▶ [Given data]
------------------------------

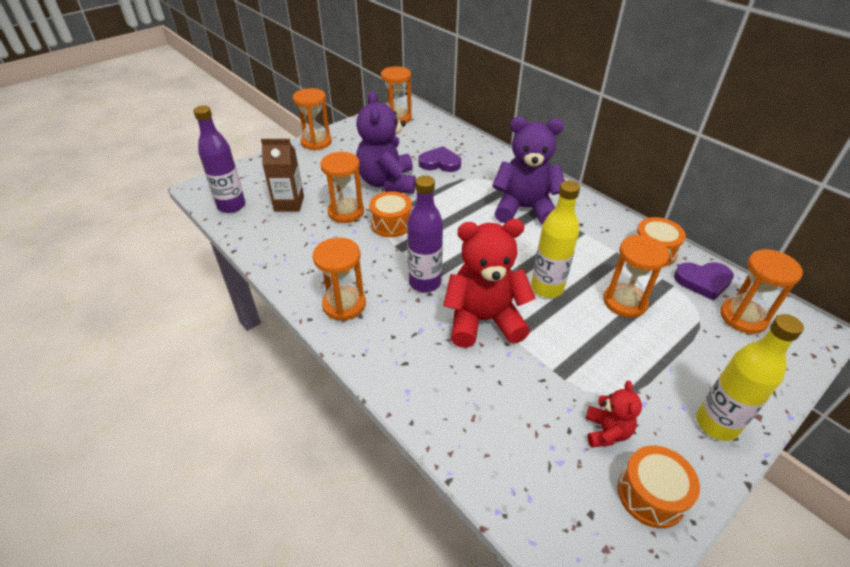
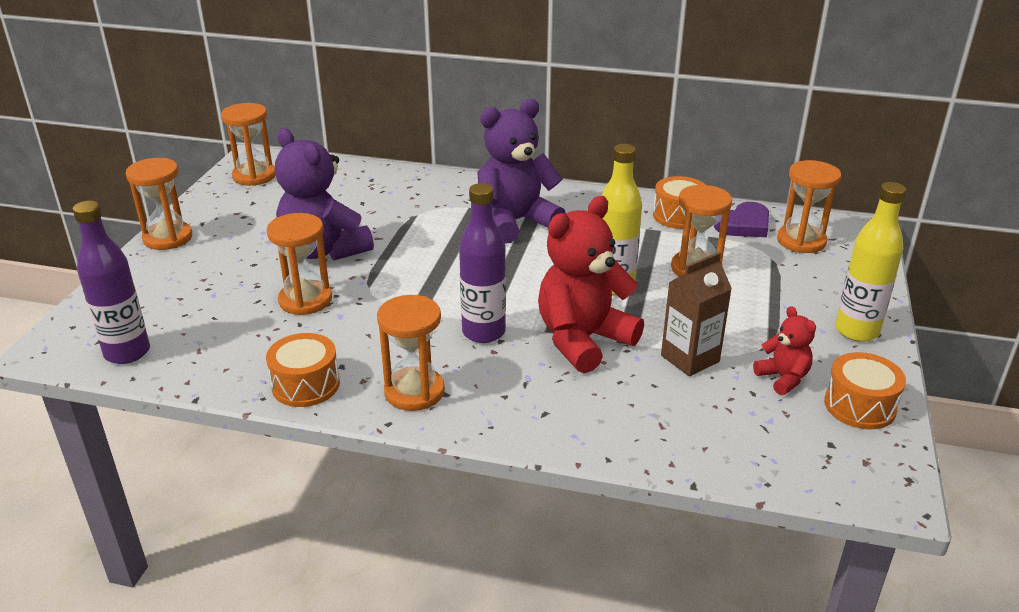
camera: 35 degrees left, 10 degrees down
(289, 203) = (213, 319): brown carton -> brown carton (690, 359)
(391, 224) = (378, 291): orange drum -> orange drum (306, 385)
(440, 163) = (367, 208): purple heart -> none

------------------------------

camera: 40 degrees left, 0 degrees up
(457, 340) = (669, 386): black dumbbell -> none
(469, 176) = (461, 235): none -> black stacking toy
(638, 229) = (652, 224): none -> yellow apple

------------------------------

▶ [Task to carry out]
Quote the data above from the line containing "(391, 224) = (378, 291): orange" to the line containing "(440, 163) = (367, 208): purple heart -> none", inclusive, and stop.

▶ [Answer space]
(391, 224) = (378, 291): orange drum -> orange drum (306, 385)
(440, 163) = (367, 208): purple heart -> none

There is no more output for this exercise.